• **EXERCISE DATA**:
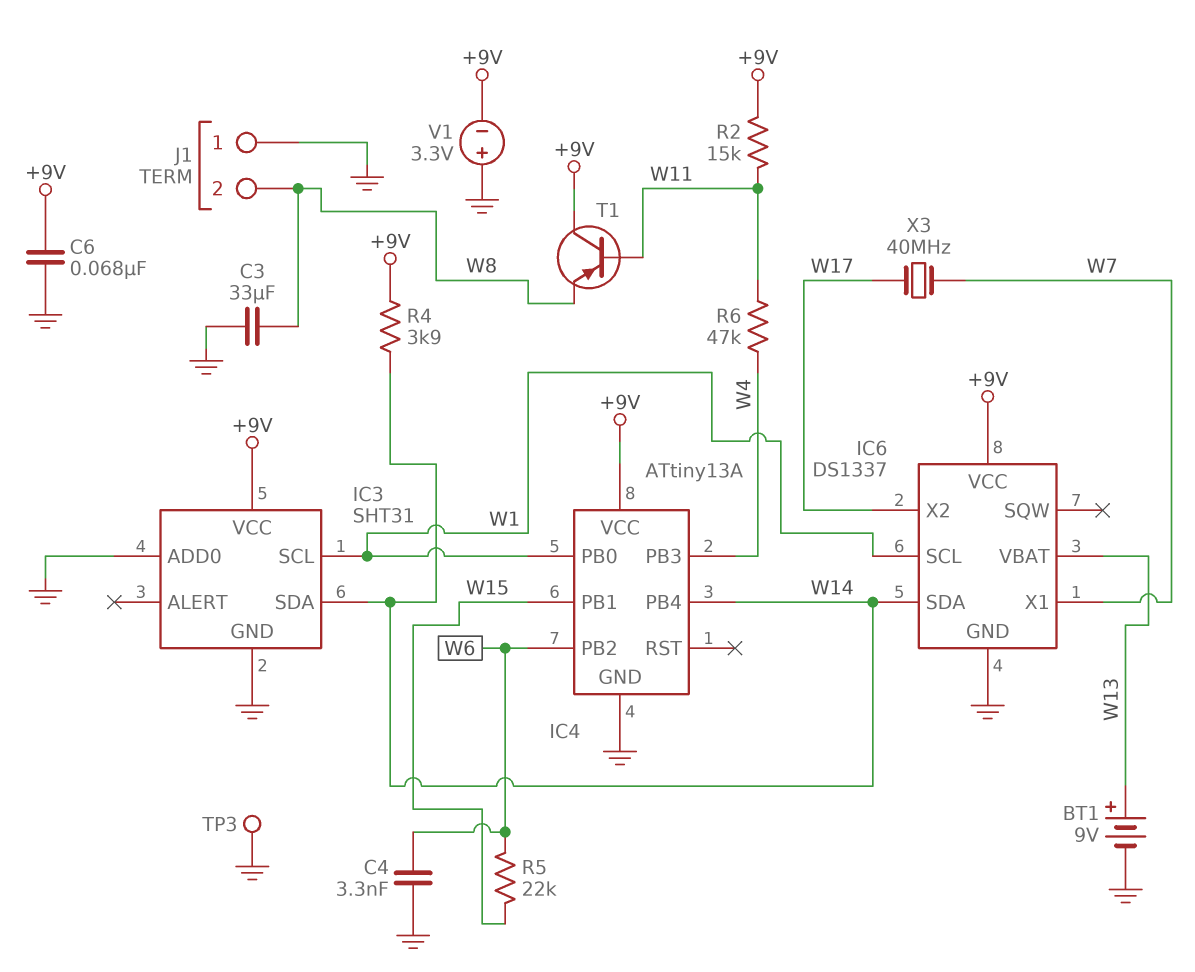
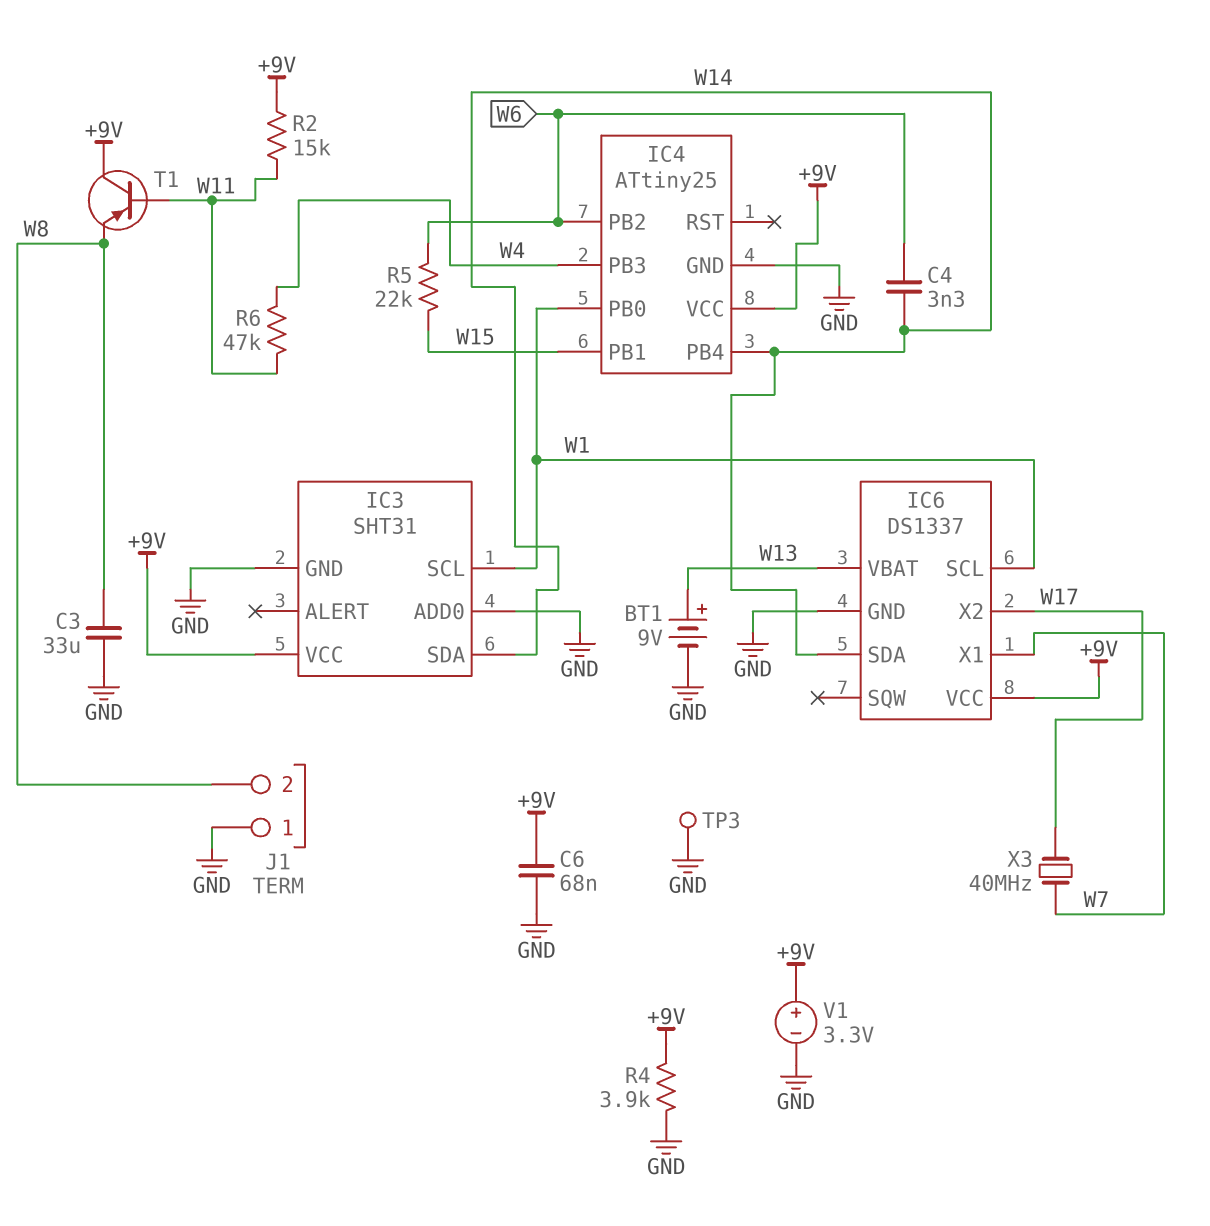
C4: 3.3nF (GND, W6) -> 3.3nF (W6, W14)
IC4: ATtiny13A -> ATtiny25
R4: 3.9k (+9V, W14) -> 3.9k (+9V, GND)
V1: 3.3V (plus GND, minus +9V) -> 3.3V (plus +9V, minus GND)

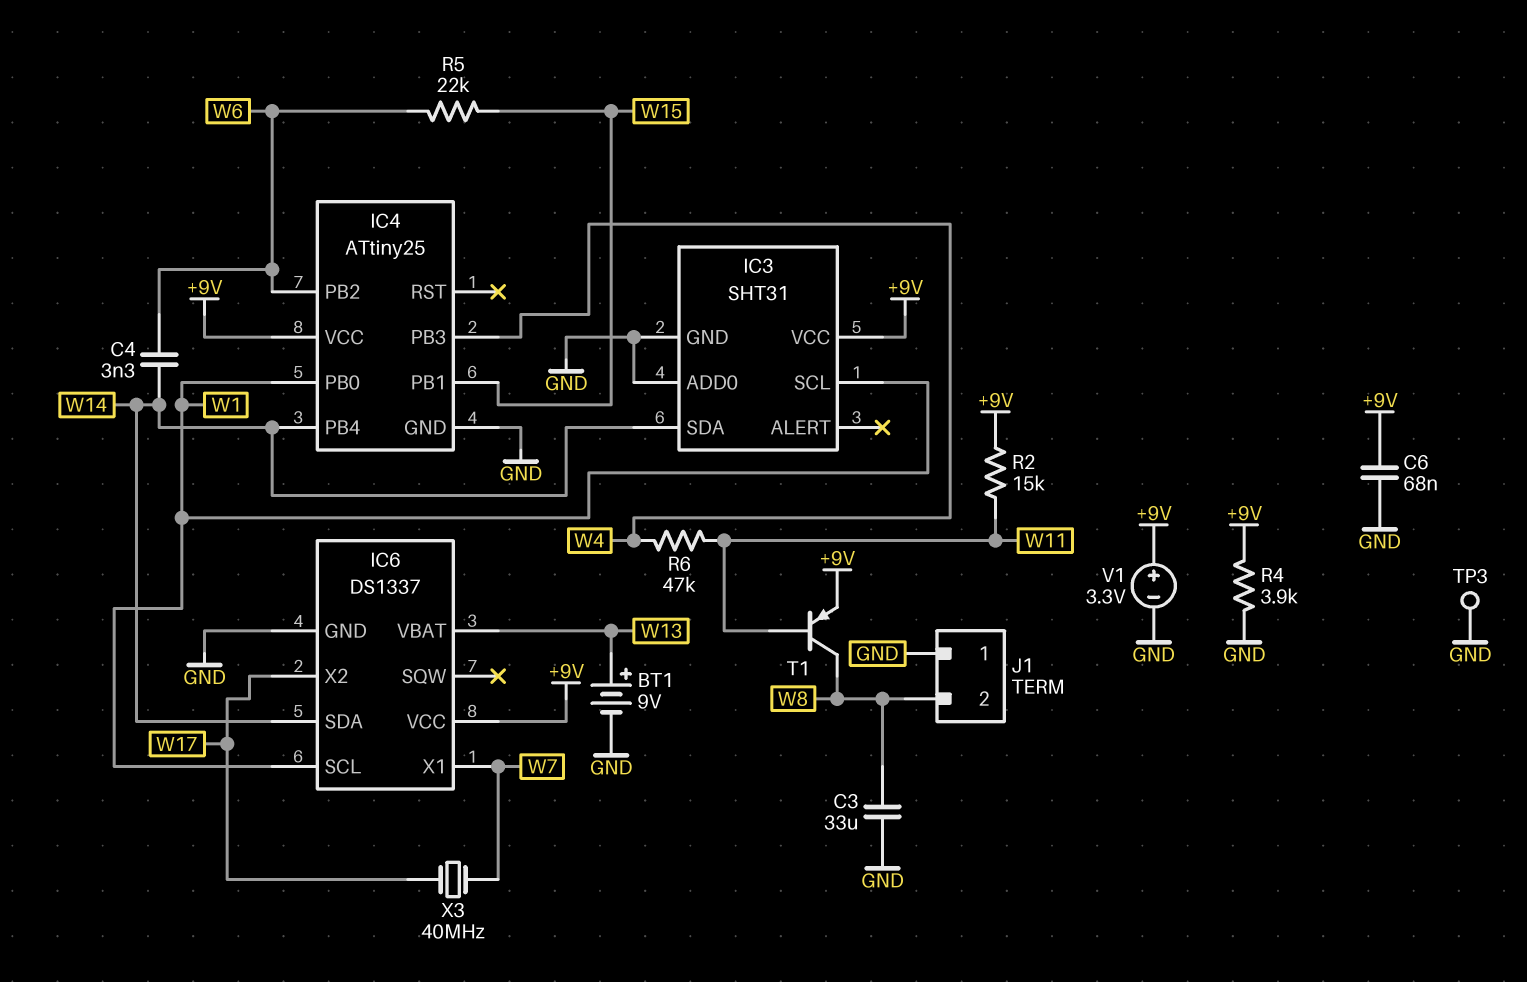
T1: PNP (B W11, C +9V, E W8) -> PNP (B W11, C W8, E +9V)

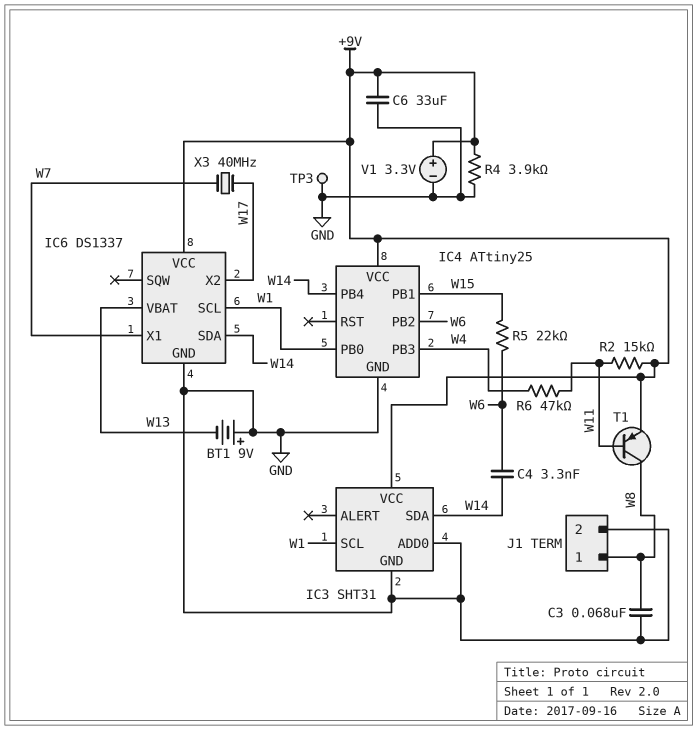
BT1: 9V (plus W13, minus GND) -> 9V (plus GND, minus W13)
C3: 33uF (GND, W8) -> 68nF (GND, W8)
C6: 68nF (+9V, GND) -> 33uF (+9V, GND)
J1 pin 1: GND -> W8
J1 pin 2: W8 -> GND

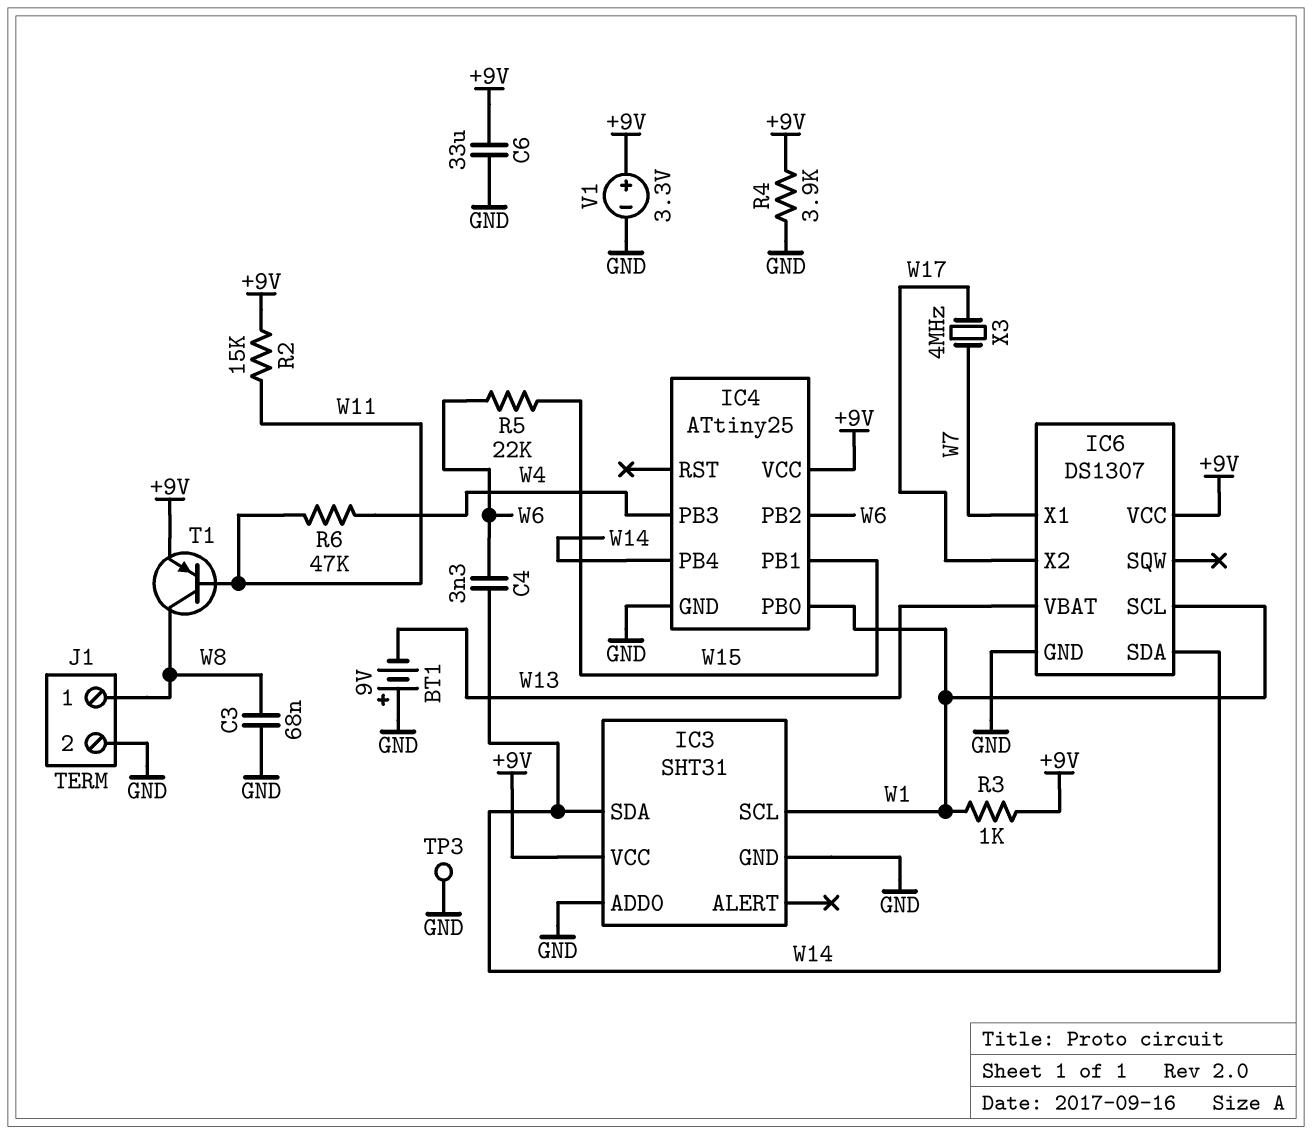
IC6: DS1337 -> DS1307
R3: none -> 1k (+9V, W1)
X3: 40MHz (W7, W17) -> 4MHz (W7, W17)

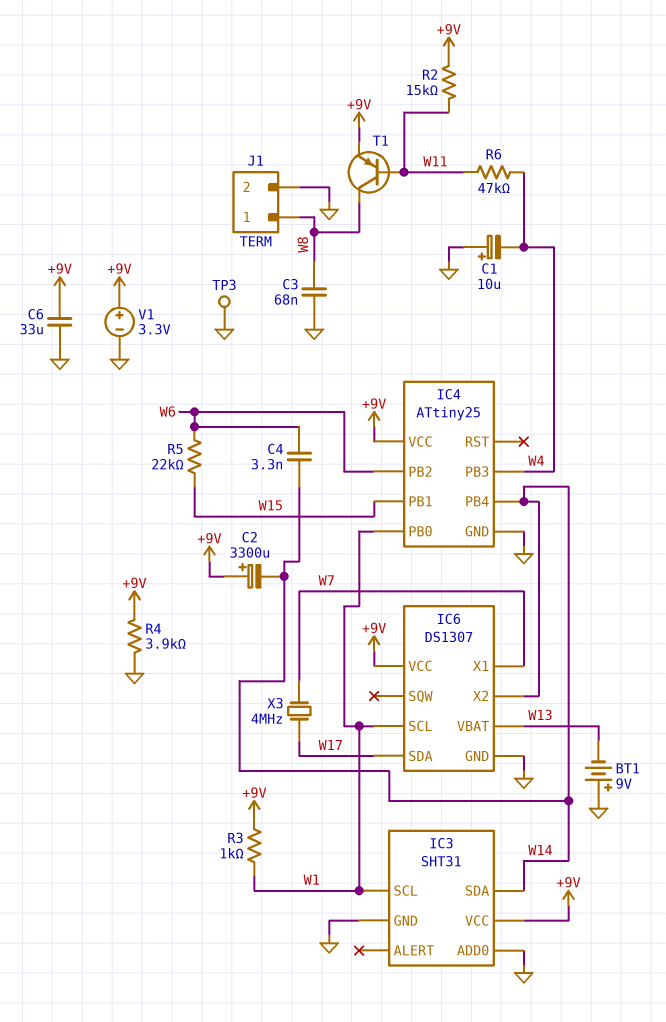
C1: none -> 10uF (plus GND, minus W4)
C2: none -> 3300uF (plus +9V, minus W14)
IC6 pin SDA: W14 -> W17
IC6 pin X2: W17 -> W14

• **WHAT YOU WILL DO**:
Which lines of the material contain the string "minus"? List each of them.

• **FINAL ANSWER**:
V1: 3.3V (plus GND, minus +9V) -> 3.3V (plus +9V, minus GND)
BT1: 9V (plus W13, minus GND) -> 9V (plus GND, minus W13)
C1: none -> 10uF (plus GND, minus W4)
C2: none -> 3300uF (plus +9V, minus W14)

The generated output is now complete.